(Directive):
All the data must come back unchanged, except that pictures are left out.

(Exercise data):
○ ○ ○
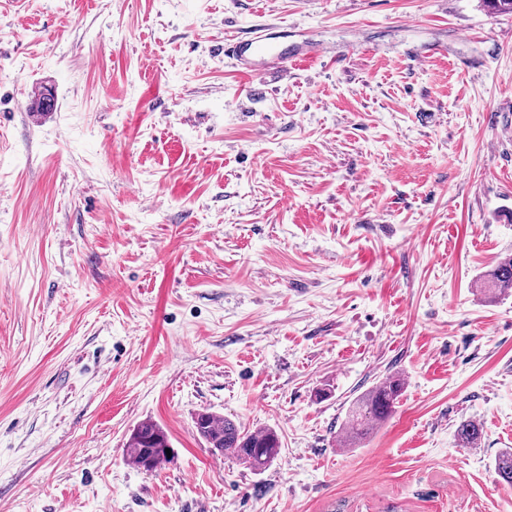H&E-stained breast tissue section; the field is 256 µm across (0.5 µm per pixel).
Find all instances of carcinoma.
<instances>
[{
    "mask_svg": "<svg viewBox=\"0 0 512 512\" xmlns=\"http://www.w3.org/2000/svg\"><path fill=\"white\" fill-rule=\"evenodd\" d=\"M483 287L492 288L500 294L512 291V257L501 258L485 274ZM404 388L403 379L391 374L358 397L342 428L345 447H353L380 428L393 413ZM194 428L214 452L230 455L255 472L265 470L281 452V441L274 430L265 428L249 431L213 412L197 413ZM481 434L480 425L472 420L461 422L457 428L459 442L464 448L473 447L480 440ZM168 447L170 442L165 431L154 421L145 420L130 435L126 458L129 464L142 470L145 460L152 455L160 463L167 461L164 449ZM495 470L504 482L512 485V449L498 457Z\"/></svg>",
    "mask_w": 512,
    "mask_h": 512,
    "instance_id": "carcinoma-1",
    "label": "carcinoma"
}]
</instances>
○ ○ ○
(Problem solution):
H&E-stained breast tissue section; the field is 256 µm across (0.5 µm per pixel).
Find all instances of carcinoma.
<instances>
[{
    "mask_svg": "<svg viewBox=\"0 0 512 512\" xmlns=\"http://www.w3.org/2000/svg\"><path fill=\"white\" fill-rule=\"evenodd\" d=\"M483 287L492 288L500 294L512 291V257L501 258L485 274ZM404 388L403 379L391 374L358 397L342 428L345 447H353L380 428L393 413ZM194 428L214 452L230 455L255 472L265 470L281 452V441L274 430L265 428L249 431L213 412L197 413ZM481 434L480 425L472 420L461 422L457 428L459 442L464 448L473 447L480 440ZM168 447L170 442L165 431L154 421L145 420L130 435L126 458L129 464L142 470L145 460L152 455L160 463L167 461L164 449ZM495 470L504 482L512 485V449L498 457Z\"/></svg>",
    "mask_w": 512,
    "mask_h": 512,
    "instance_id": "carcinoma-1",
    "label": "carcinoma"
}]
</instances>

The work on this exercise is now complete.